## [TASK STATEMENT]
Give back every entry exactly; drop the pictures.

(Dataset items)
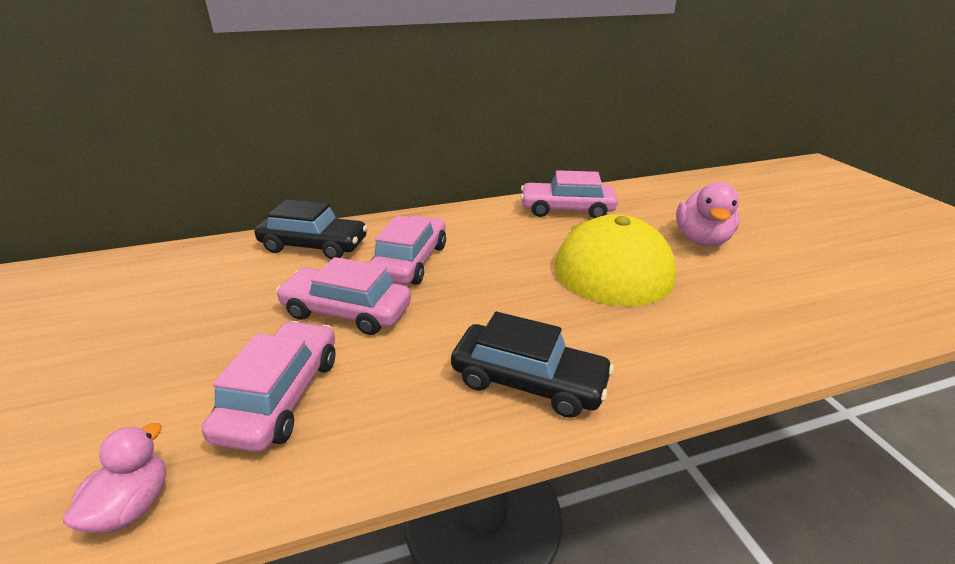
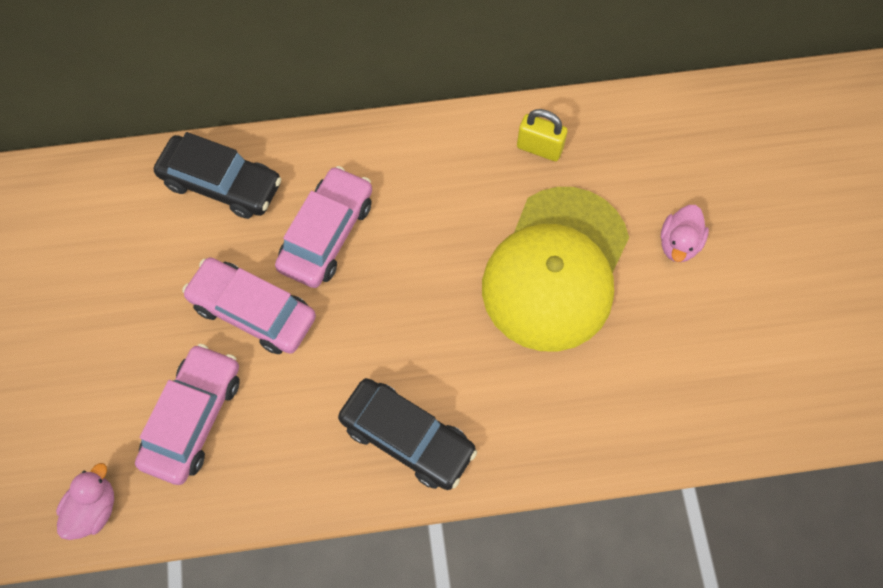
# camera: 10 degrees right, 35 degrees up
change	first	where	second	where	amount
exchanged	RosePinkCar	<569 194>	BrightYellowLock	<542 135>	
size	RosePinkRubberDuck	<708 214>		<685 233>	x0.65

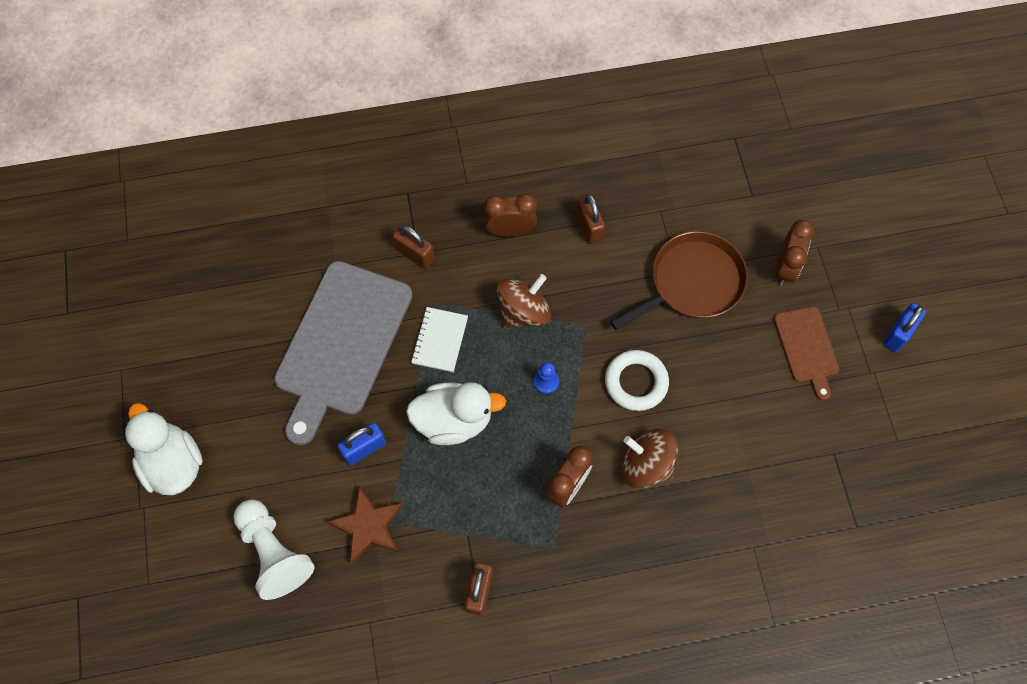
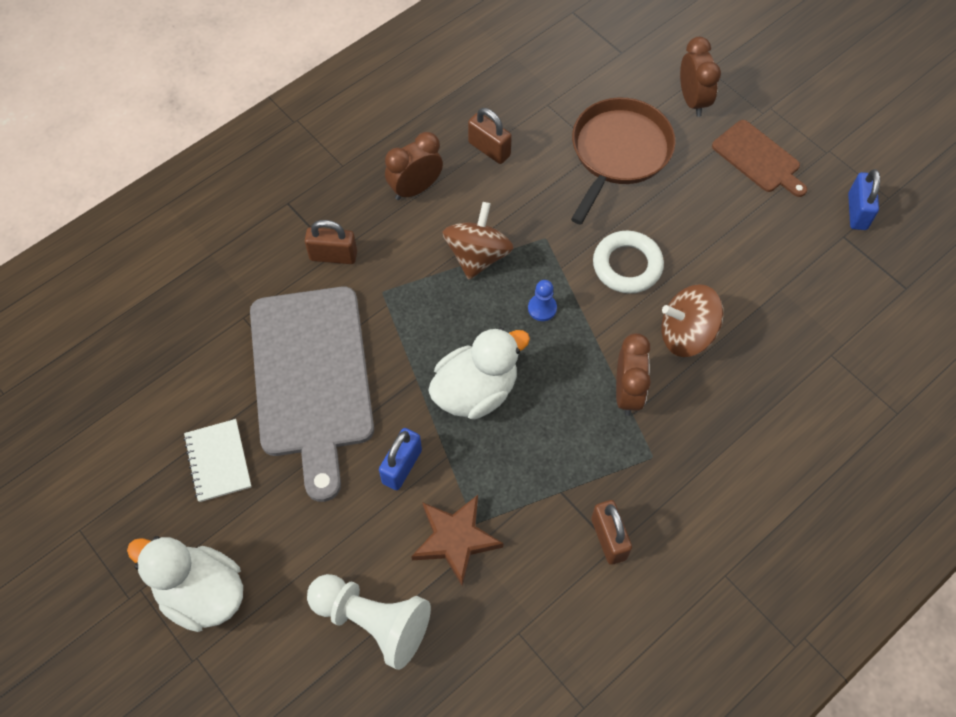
# camera: 30 degrees left, 5 degrees down
change	first	where	second	where	amount
relocated	WhiteNotepad	<439 339>		<218 460>	
relocated	RoyalBlueLock	<904 327>		<864 199>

## [RESULT FOR THIS TASK]
# camera: 10 degrees right, 35 degrees up
change	first	where	second	where	amount
exchanged	RosePinkCar	<569 194>	BrightYellowLock	<542 135>	
size	RosePinkRubberDuck	<708 214>		<685 233>	x0.65

# camera: 30 degrees left, 5 degrees down
change	first	where	second	where	amount
relocated	WhiteNotepad	<439 339>		<218 460>	
relocated	RoyalBlueLock	<904 327>		<864 199>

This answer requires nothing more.